• **BRIEF**
Write the data out again exactly, with every picture removed.

[Before-and-after object listings]
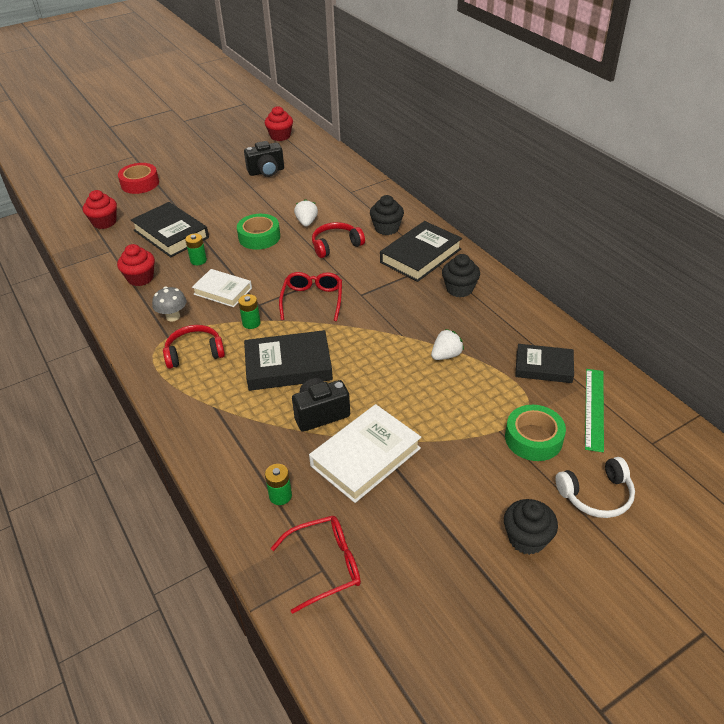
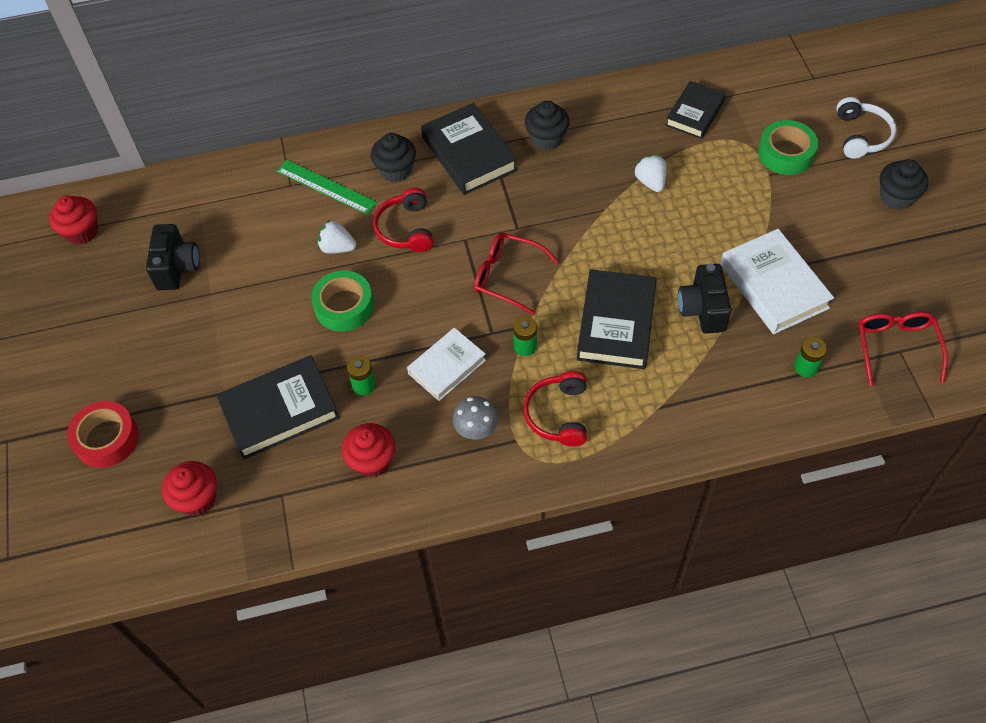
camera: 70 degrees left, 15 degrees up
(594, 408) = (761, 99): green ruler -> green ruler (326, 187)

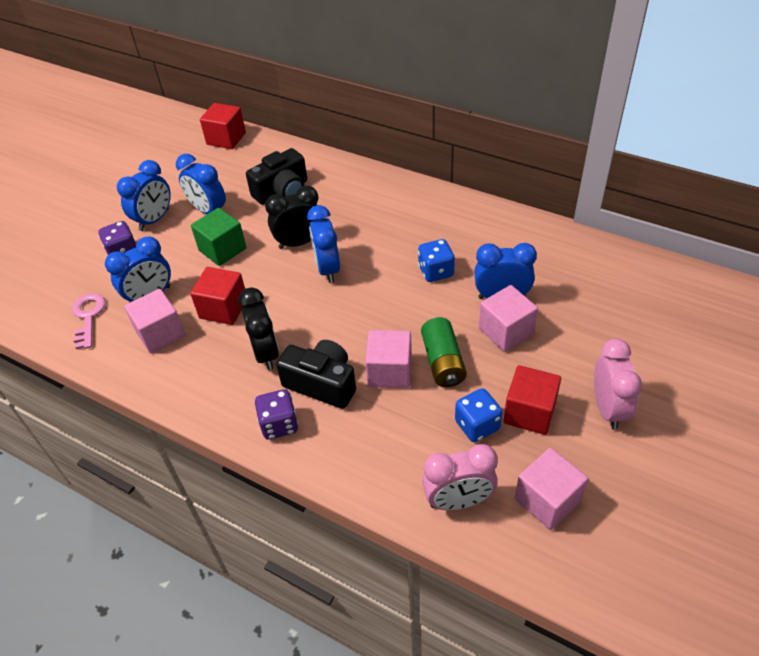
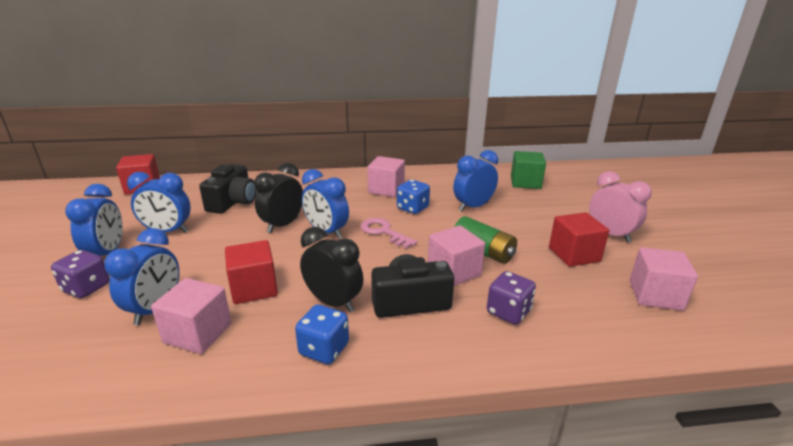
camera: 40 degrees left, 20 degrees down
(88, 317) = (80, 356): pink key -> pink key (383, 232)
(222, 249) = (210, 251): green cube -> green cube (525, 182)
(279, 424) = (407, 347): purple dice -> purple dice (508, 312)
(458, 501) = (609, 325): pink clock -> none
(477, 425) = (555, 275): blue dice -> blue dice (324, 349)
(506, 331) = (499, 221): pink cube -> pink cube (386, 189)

• **RESPONSE**
camera: 70 degrees left, 15 degrees up
(594, 408) = (761, 99): green ruler -> green ruler (326, 187)

camera: 40 degrees left, 20 degrees down
(88, 317) = (80, 356): pink key -> pink key (383, 232)
(222, 249) = (210, 251): green cube -> green cube (525, 182)
(279, 424) = (407, 347): purple dice -> purple dice (508, 312)
(458, 501) = (609, 325): pink clock -> none
(477, 425) = (555, 275): blue dice -> blue dice (324, 349)
(506, 331) = (499, 221): pink cube -> pink cube (386, 189)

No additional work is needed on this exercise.